DATA SHOWN:
━━━━━━━━
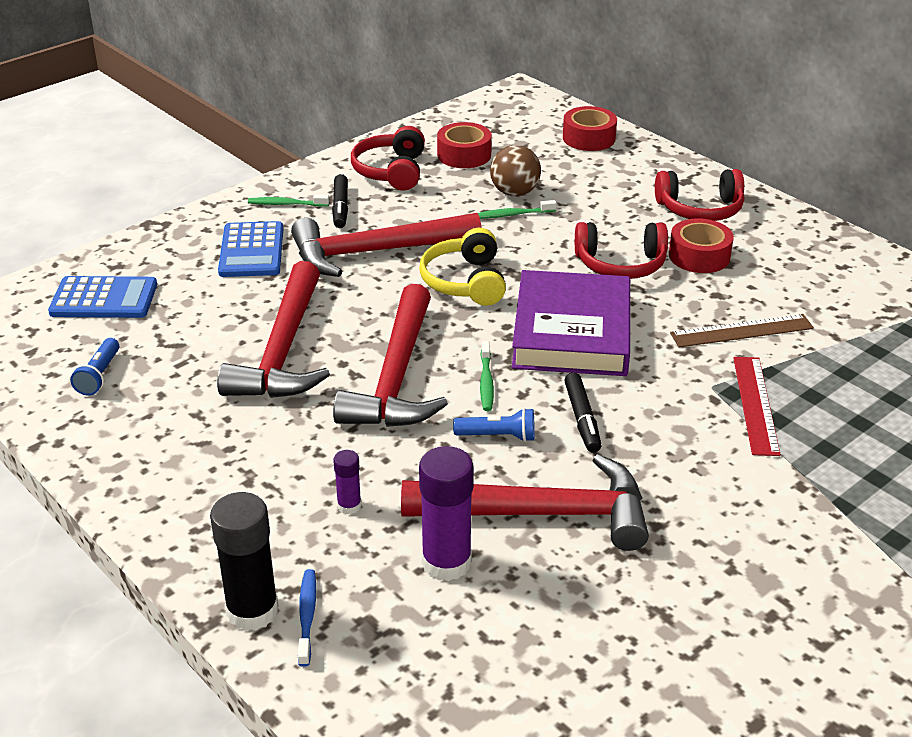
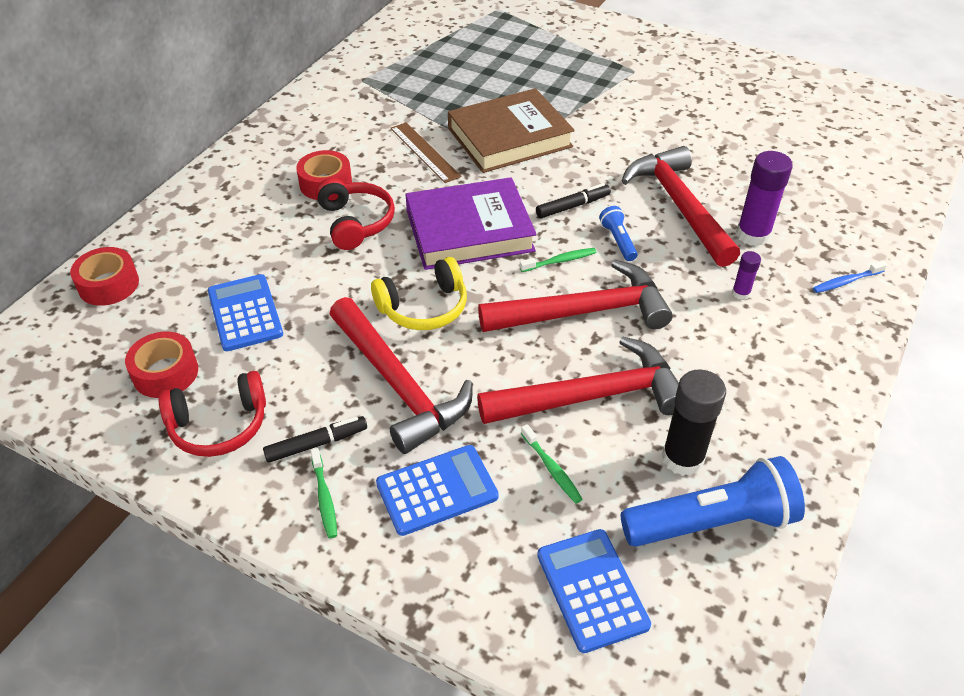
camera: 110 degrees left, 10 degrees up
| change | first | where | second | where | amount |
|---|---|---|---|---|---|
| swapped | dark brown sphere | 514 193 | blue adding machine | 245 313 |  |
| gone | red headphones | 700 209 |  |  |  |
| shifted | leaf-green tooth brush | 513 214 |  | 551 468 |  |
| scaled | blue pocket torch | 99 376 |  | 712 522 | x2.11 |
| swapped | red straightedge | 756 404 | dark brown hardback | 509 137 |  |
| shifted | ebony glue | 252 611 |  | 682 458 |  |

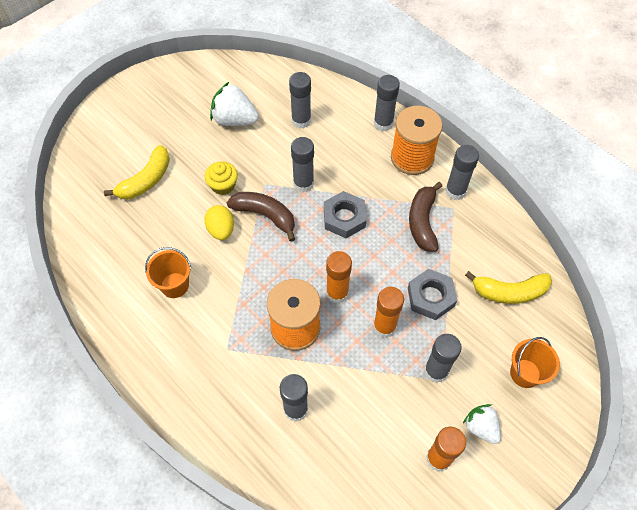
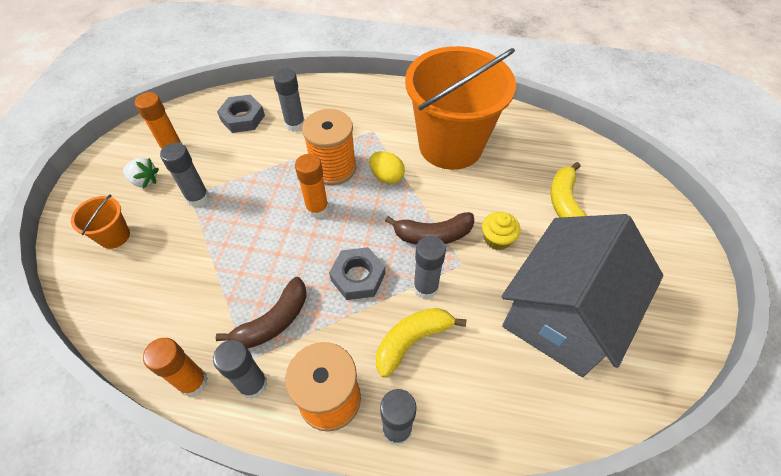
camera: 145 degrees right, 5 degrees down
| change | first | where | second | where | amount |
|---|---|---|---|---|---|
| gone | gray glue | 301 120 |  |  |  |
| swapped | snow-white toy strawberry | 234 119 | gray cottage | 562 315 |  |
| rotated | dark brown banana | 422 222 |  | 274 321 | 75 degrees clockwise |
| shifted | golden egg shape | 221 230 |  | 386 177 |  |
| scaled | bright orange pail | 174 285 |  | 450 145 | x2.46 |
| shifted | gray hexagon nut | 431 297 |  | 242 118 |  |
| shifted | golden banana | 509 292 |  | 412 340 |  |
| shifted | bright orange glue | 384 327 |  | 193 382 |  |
━━━━━━━━
INSTRUCTIONS TO FOLLOW:
Word for word, reproduce each line from the one with "shifted | leaf-green" through the last line of the material above, both included, and drop the pictures.

EXERCISE ANSWER:
| shifted | leaf-green tooth brush | 513 214 |  | 551 468 |  |
| scaled | blue pocket torch | 99 376 |  | 712 522 | x2.11 |
| swapped | red straightedge | 756 404 | dark brown hardback | 509 137 |  |
| shifted | ebony glue | 252 611 |  | 682 458 |  |

camera: 145 degrees right, 5 degrees down
| change | first | where | second | where | amount |
|---|---|---|---|---|---|
| gone | gray glue | 301 120 |  |  |  |
| swapped | snow-white toy strawberry | 234 119 | gray cottage | 562 315 |  |
| rotated | dark brown banana | 422 222 |  | 274 321 | 75 degrees clockwise |
| shifted | golden egg shape | 221 230 |  | 386 177 |  |
| scaled | bright orange pail | 174 285 |  | 450 145 | x2.46 |
| shifted | gray hexagon nut | 431 297 |  | 242 118 |  |
| shifted | golden banana | 509 292 |  | 412 340 |  |
| shifted | bright orange glue | 384 327 |  | 193 382 |  |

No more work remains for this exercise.